## Colored shape tracking data
━━━━━━━━━━━━━━━━

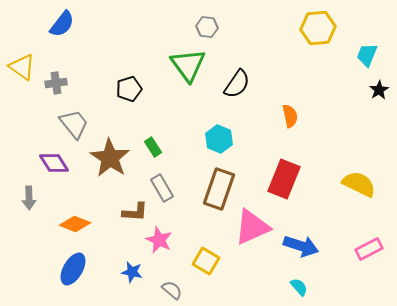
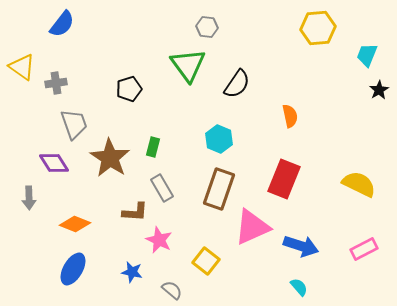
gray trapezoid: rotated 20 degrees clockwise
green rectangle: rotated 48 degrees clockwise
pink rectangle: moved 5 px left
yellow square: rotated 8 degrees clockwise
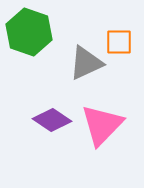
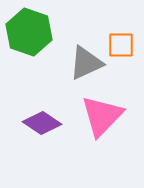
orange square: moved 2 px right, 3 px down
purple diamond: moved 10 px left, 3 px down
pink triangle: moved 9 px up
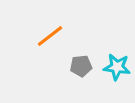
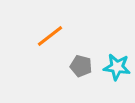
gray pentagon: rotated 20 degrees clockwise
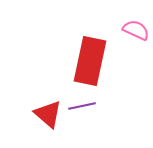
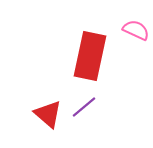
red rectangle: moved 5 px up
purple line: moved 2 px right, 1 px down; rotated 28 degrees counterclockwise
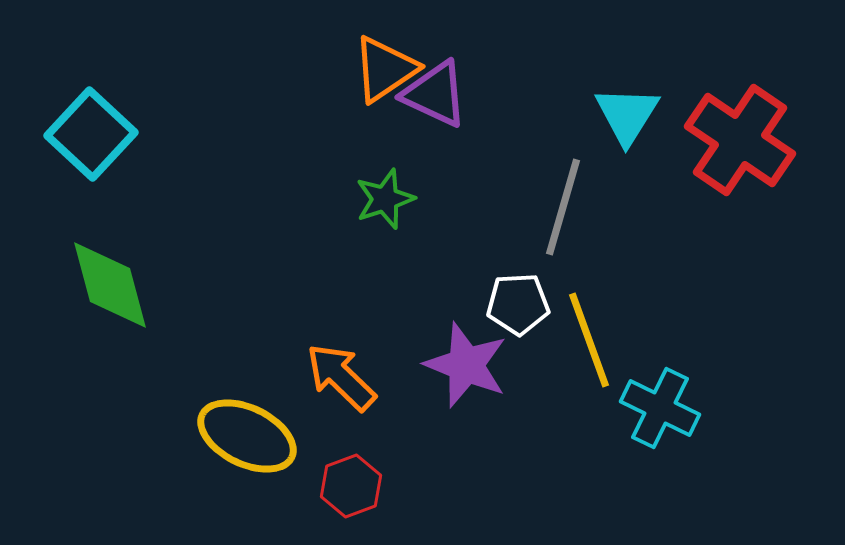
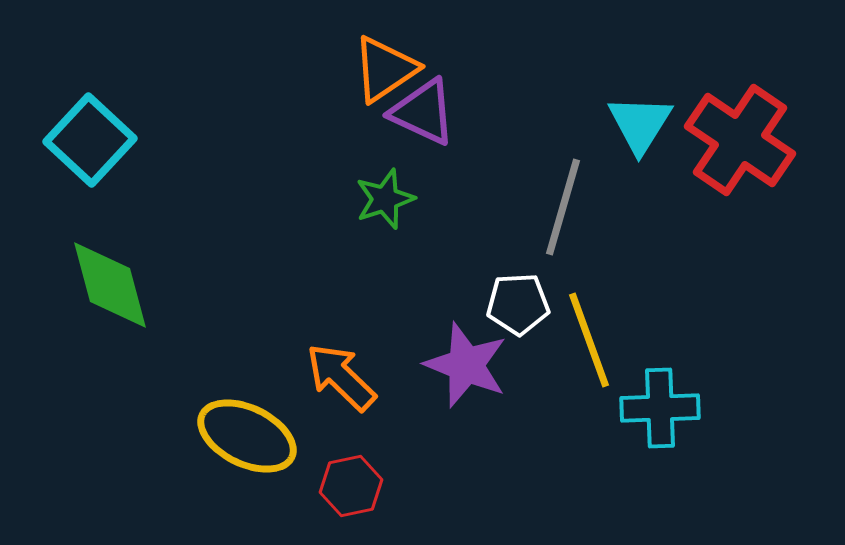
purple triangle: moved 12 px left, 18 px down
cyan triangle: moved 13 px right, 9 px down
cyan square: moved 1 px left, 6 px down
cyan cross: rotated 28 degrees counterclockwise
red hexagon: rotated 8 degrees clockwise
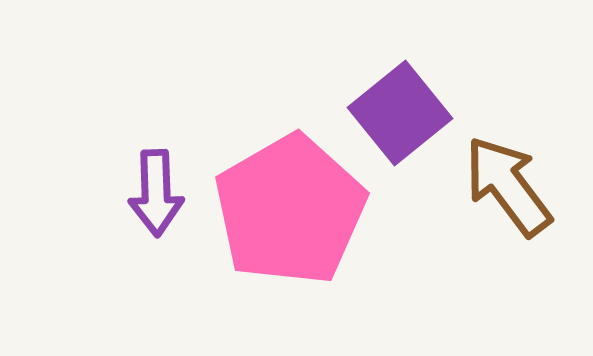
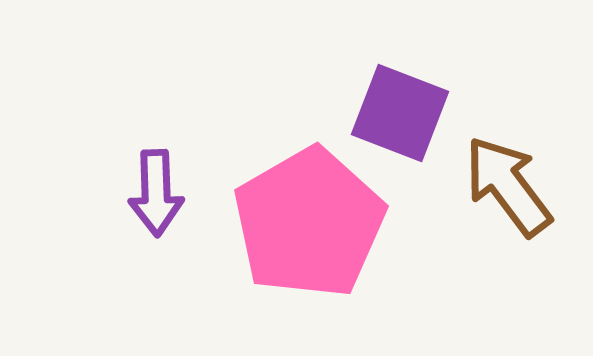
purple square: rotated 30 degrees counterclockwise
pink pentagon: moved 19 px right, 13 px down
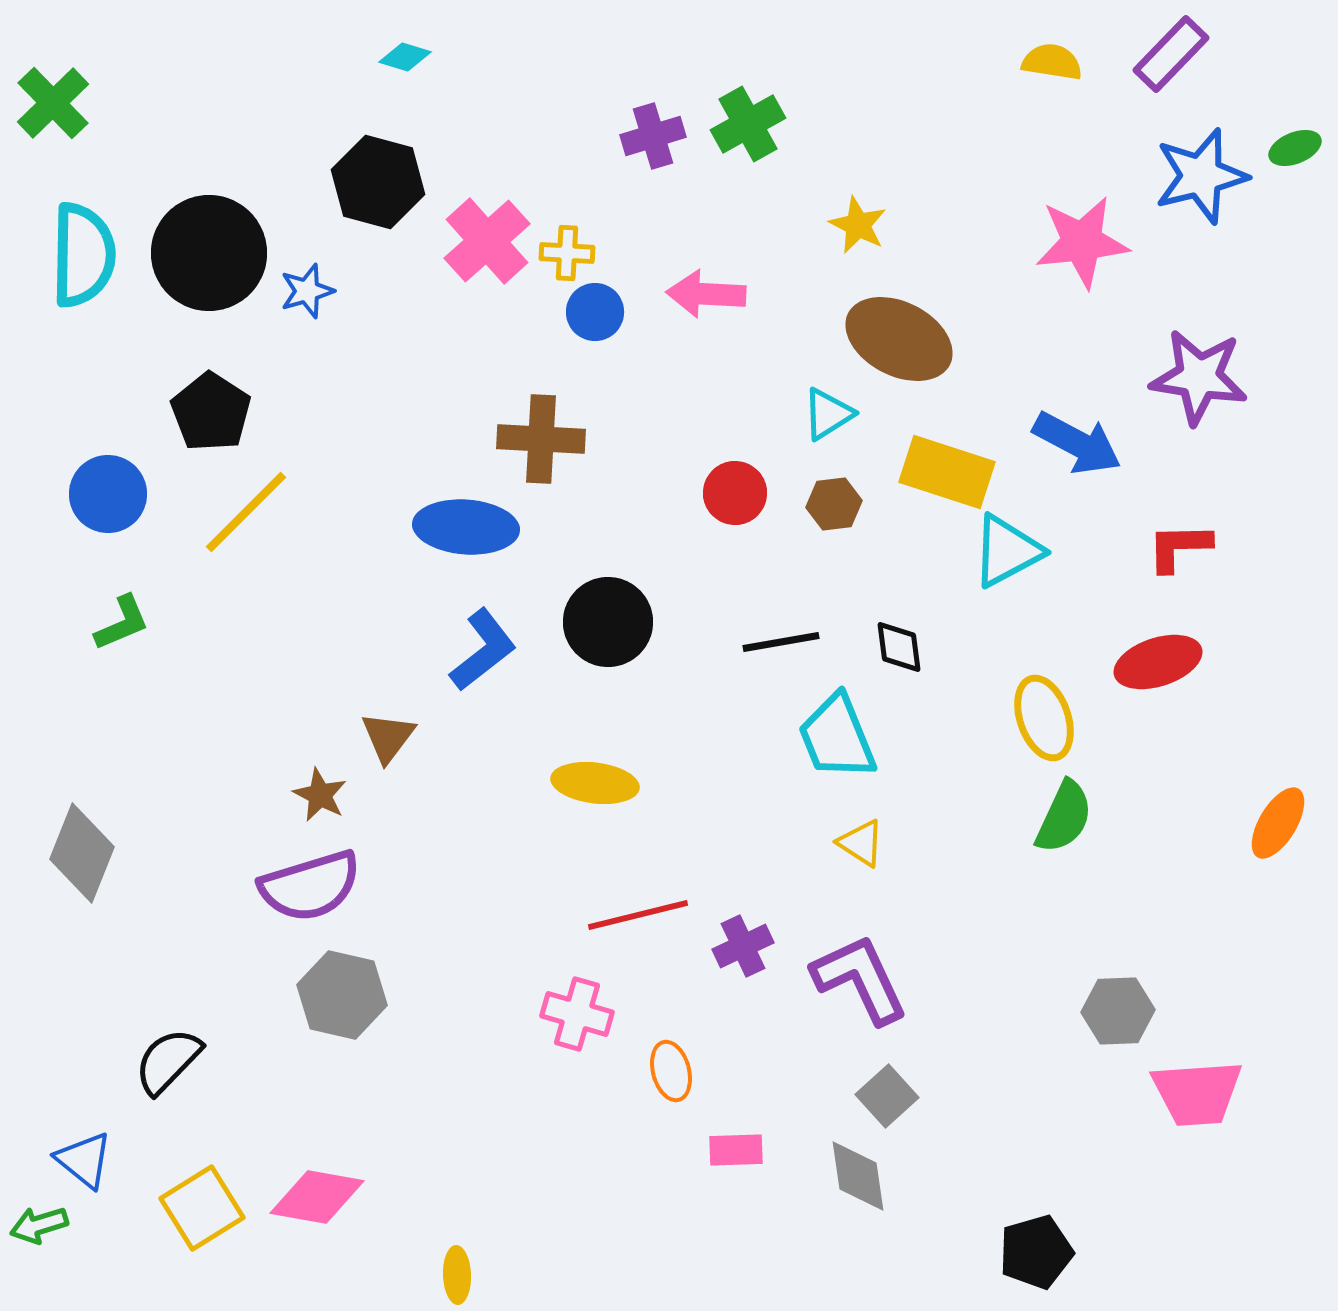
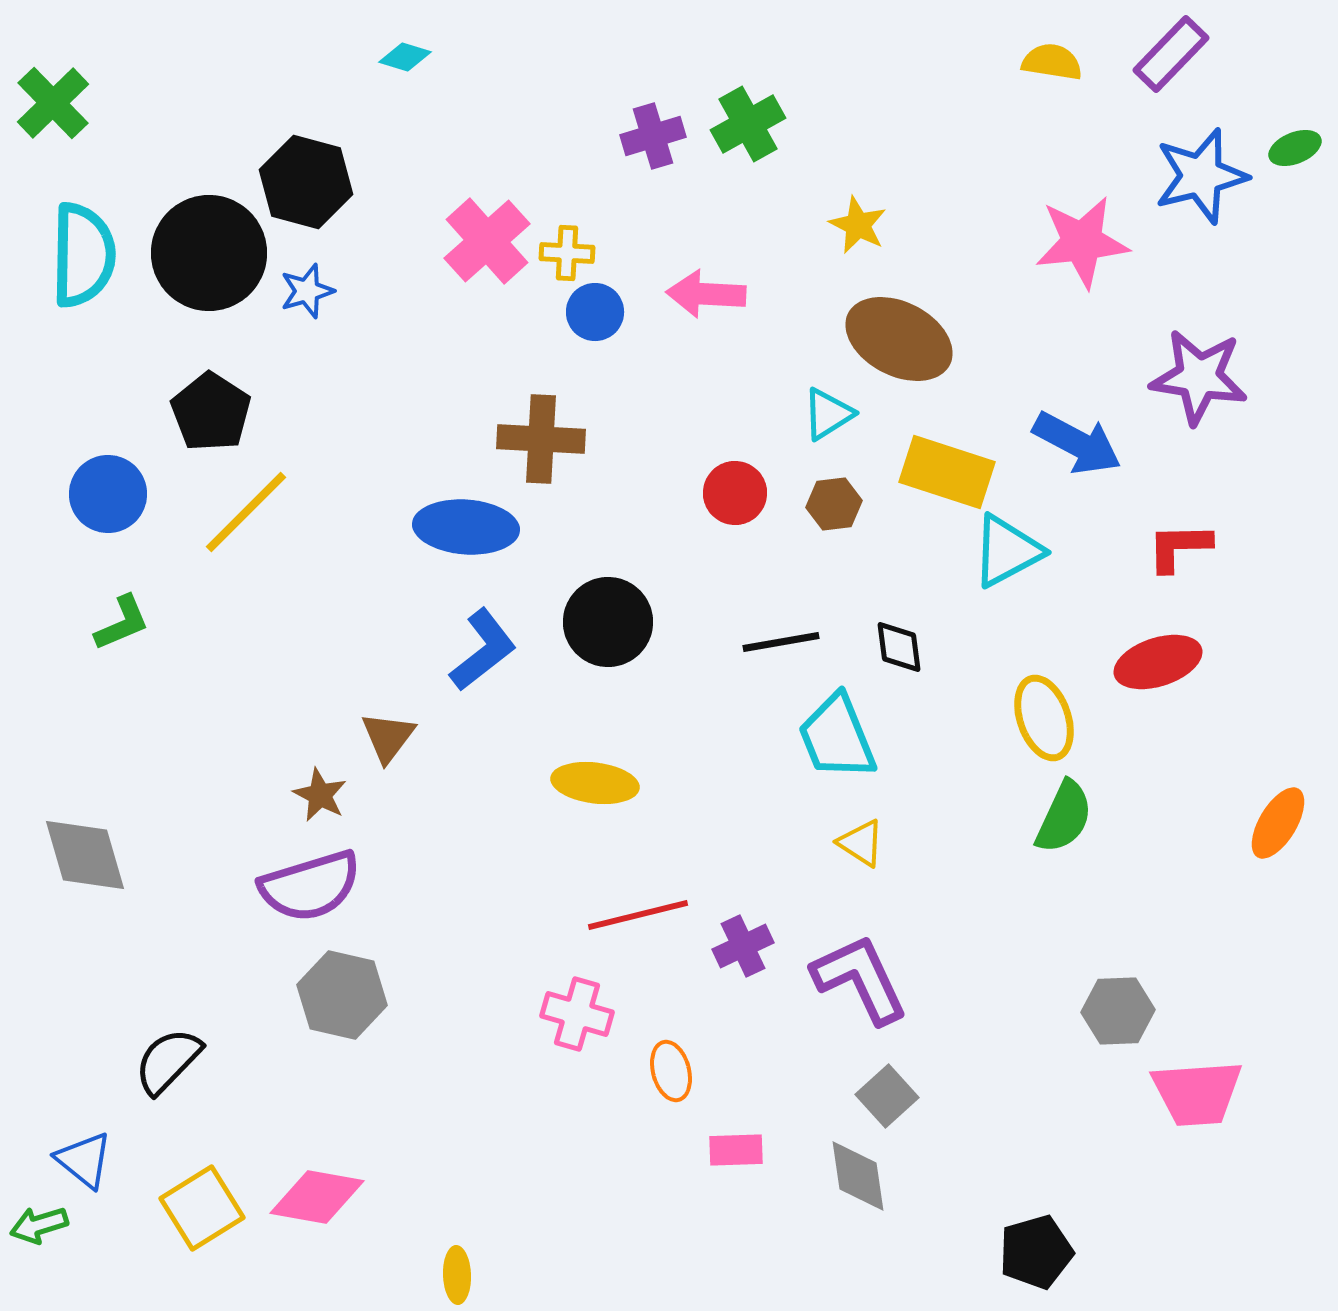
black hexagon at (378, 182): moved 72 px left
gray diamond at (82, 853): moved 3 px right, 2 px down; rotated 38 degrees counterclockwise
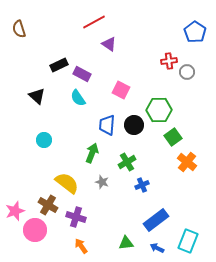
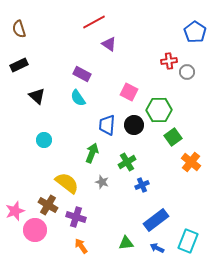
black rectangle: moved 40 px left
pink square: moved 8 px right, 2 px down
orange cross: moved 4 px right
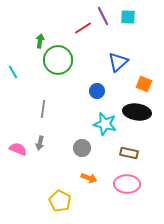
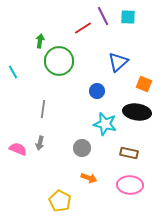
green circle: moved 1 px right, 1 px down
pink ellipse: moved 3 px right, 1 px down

━━━━━━━━━━━━━━━━

## Your goal
State the number of lines in the preceding data that contain the word "rotated", and nothing besides.

## Task result
9